Directions for this task: Collect each line of the records containing the string "objects".

Supplied material:
※ ※ ※
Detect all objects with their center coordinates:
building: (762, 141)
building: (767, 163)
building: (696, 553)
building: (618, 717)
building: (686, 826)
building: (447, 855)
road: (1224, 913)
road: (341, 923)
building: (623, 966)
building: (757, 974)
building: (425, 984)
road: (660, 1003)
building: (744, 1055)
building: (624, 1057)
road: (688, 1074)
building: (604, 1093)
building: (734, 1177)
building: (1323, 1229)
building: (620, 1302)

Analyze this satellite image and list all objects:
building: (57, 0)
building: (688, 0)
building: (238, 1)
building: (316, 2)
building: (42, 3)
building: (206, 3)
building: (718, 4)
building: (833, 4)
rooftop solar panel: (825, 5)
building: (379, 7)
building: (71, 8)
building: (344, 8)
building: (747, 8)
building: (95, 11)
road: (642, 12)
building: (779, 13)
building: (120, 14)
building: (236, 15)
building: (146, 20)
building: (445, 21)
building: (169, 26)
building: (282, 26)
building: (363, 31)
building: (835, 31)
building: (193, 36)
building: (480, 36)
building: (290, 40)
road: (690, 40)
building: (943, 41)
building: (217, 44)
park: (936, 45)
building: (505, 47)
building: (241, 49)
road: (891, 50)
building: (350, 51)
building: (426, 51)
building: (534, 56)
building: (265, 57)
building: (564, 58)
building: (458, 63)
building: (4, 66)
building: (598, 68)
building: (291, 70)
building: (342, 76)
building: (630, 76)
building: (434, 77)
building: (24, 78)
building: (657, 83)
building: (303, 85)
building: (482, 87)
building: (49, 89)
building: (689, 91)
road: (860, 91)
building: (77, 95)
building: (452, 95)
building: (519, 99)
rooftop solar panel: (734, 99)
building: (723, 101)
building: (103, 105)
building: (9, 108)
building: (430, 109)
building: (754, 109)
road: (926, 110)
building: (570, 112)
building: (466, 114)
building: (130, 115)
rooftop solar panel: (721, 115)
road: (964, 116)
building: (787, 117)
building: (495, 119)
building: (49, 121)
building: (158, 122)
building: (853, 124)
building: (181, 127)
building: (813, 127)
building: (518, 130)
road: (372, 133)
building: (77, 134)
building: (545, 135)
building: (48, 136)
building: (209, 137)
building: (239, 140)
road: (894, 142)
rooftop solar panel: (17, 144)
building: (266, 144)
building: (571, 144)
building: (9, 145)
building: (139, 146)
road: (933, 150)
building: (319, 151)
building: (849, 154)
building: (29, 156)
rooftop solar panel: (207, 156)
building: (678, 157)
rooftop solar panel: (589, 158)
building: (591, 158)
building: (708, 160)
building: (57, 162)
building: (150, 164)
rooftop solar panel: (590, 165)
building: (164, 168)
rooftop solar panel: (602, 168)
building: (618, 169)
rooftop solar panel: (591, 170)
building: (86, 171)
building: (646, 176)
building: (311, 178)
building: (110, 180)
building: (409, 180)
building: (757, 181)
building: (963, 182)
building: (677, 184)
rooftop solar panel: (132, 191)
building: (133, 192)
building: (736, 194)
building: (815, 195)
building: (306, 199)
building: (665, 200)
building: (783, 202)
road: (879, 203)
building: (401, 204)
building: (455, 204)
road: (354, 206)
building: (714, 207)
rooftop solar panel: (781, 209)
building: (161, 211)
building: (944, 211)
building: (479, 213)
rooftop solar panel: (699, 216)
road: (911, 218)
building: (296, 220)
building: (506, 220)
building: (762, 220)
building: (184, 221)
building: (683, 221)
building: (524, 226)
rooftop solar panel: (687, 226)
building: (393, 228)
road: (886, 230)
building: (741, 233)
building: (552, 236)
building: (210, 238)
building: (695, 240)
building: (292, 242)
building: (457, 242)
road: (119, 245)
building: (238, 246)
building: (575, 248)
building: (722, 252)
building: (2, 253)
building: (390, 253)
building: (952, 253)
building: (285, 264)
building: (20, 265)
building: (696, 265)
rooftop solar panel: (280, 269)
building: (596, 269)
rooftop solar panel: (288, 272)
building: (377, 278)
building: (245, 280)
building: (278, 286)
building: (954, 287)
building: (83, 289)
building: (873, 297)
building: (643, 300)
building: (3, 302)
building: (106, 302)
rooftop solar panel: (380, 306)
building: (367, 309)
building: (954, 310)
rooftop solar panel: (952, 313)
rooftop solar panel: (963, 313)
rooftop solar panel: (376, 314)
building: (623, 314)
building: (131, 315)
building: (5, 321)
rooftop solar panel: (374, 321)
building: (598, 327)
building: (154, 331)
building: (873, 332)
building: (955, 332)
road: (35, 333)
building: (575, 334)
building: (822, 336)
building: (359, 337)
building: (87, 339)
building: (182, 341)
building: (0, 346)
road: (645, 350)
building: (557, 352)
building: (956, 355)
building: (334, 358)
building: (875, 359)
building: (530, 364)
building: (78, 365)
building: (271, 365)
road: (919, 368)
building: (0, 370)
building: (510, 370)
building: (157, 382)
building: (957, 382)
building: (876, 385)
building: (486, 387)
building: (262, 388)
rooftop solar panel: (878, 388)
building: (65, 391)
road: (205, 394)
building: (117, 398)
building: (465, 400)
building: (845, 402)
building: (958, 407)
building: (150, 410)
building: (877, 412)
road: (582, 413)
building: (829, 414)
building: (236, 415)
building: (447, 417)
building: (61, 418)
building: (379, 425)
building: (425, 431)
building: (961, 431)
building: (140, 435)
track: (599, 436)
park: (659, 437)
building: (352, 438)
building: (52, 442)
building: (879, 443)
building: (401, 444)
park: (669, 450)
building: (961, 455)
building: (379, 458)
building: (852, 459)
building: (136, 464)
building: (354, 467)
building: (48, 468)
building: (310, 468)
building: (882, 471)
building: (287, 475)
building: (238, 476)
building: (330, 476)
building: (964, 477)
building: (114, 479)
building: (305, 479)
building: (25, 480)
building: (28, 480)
※ ※ ※
Task response:
Detect all objects with their center coordinates:
Analyze this satellite image and list all objects:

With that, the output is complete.